Top of Record extracts
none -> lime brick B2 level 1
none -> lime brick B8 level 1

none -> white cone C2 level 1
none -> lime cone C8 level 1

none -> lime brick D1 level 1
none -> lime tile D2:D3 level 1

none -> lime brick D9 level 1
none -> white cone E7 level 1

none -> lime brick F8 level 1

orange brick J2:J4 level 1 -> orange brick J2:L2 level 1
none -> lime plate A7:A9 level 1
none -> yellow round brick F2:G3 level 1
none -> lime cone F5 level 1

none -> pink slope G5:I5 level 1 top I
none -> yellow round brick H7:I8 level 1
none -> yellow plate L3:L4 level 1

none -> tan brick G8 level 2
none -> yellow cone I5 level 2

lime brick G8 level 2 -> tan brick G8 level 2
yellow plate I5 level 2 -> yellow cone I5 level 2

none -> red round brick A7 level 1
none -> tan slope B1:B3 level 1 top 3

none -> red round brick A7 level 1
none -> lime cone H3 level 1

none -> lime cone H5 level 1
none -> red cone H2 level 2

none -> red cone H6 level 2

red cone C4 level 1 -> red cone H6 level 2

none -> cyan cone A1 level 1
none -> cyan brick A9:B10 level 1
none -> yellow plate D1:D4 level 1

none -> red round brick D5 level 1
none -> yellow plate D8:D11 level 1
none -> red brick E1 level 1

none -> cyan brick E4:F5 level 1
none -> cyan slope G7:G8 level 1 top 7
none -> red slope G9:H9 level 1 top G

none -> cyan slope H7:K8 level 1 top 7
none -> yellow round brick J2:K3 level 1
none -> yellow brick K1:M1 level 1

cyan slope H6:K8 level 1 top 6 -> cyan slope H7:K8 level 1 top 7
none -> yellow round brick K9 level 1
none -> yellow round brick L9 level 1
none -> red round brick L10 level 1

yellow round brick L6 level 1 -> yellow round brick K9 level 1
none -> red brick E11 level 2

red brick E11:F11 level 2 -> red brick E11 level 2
Bottom of Record extracts
To do: For this exercise, please copy exactly the lines from the one holding "none -> lime brick B8 level 1" through the end of the records, the first and last included.

Solution for this exercise:
none -> lime brick B8 level 1

none -> white cone C2 level 1
none -> lime cone C8 level 1

none -> lime brick D1 level 1
none -> lime tile D2:D3 level 1

none -> lime brick D9 level 1
none -> white cone E7 level 1

none -> lime brick F8 level 1

orange brick J2:J4 level 1 -> orange brick J2:L2 level 1
none -> lime plate A7:A9 level 1
none -> yellow round brick F2:G3 level 1
none -> lime cone F5 level 1

none -> pink slope G5:I5 level 1 top I
none -> yellow round brick H7:I8 level 1
none -> yellow plate L3:L4 level 1

none -> tan brick G8 level 2
none -> yellow cone I5 level 2

lime brick G8 level 2 -> tan brick G8 level 2
yellow plate I5 level 2 -> yellow cone I5 level 2

none -> red round brick A7 level 1
none -> tan slope B1:B3 level 1 top 3

none -> red round brick A7 level 1
none -> lime cone H3 level 1

none -> lime cone H5 level 1
none -> red cone H2 level 2

none -> red cone H6 level 2

red cone C4 level 1 -> red cone H6 level 2

none -> cyan cone A1 level 1
none -> cyan brick A9:B10 level 1
none -> yellow plate D1:D4 level 1

none -> red round brick D5 level 1
none -> yellow plate D8:D11 level 1
none -> red brick E1 level 1

none -> cyan brick E4:F5 level 1
none -> cyan slope G7:G8 level 1 top 7
none -> red slope G9:H9 level 1 top G

none -> cyan slope H7:K8 level 1 top 7
none -> yellow round brick J2:K3 level 1
none -> yellow brick K1:M1 level 1

cyan slope H6:K8 level 1 top 6 -> cyan slope H7:K8 level 1 top 7
none -> yellow round brick K9 level 1
none -> yellow round brick L9 level 1
none -> red round brick L10 level 1

yellow round brick L6 level 1 -> yellow round brick K9 level 1
none -> red brick E11 level 2

red brick E11:F11 level 2 -> red brick E11 level 2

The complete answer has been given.